(Collected data)
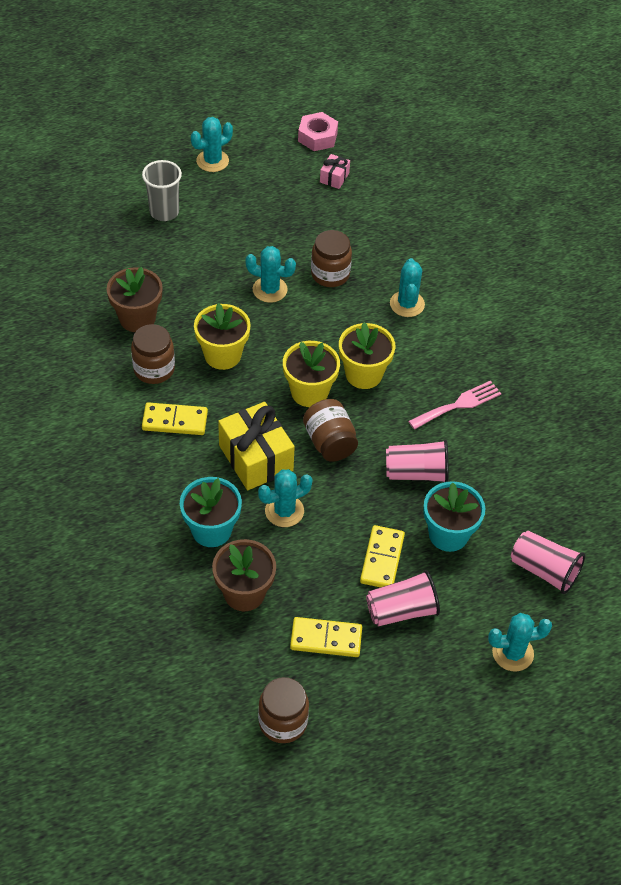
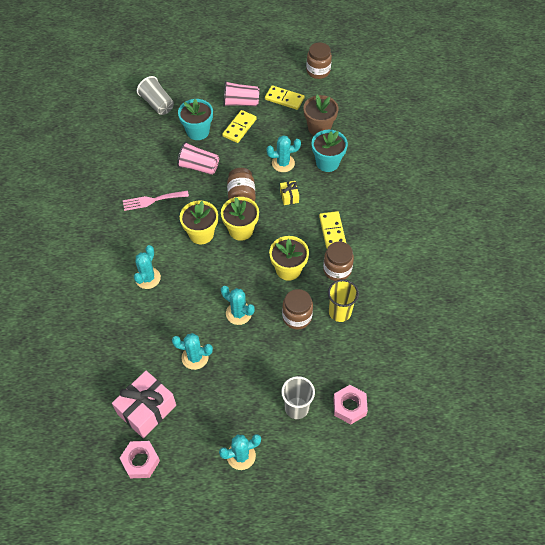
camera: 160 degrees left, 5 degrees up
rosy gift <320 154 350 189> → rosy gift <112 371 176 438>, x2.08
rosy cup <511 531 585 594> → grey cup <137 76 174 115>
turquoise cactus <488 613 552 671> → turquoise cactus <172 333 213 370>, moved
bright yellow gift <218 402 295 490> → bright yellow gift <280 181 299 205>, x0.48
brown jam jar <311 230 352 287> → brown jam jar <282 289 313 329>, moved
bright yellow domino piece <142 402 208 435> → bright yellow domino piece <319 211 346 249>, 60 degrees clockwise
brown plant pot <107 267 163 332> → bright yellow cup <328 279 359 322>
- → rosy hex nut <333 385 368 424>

How to complete this task
Repeat the records above exactly. No pictures go into the repeat.

Answer for the task
camera: 160 degrees left, 5 degrees up
rosy gift <320 154 350 189> → rosy gift <112 371 176 438>, x2.08
rosy cup <511 531 585 594> → grey cup <137 76 174 115>
turquoise cactus <488 613 552 671> → turquoise cactus <172 333 213 370>, moved
bright yellow gift <218 402 295 490> → bright yellow gift <280 181 299 205>, x0.48
brown jam jar <311 230 352 287> → brown jam jar <282 289 313 329>, moved
bright yellow domino piece <142 402 208 435> → bright yellow domino piece <319 211 346 249>, 60 degrees clockwise
brown plant pot <107 267 163 332> → bright yellow cup <328 279 359 322>
- → rosy hex nut <333 385 368 424>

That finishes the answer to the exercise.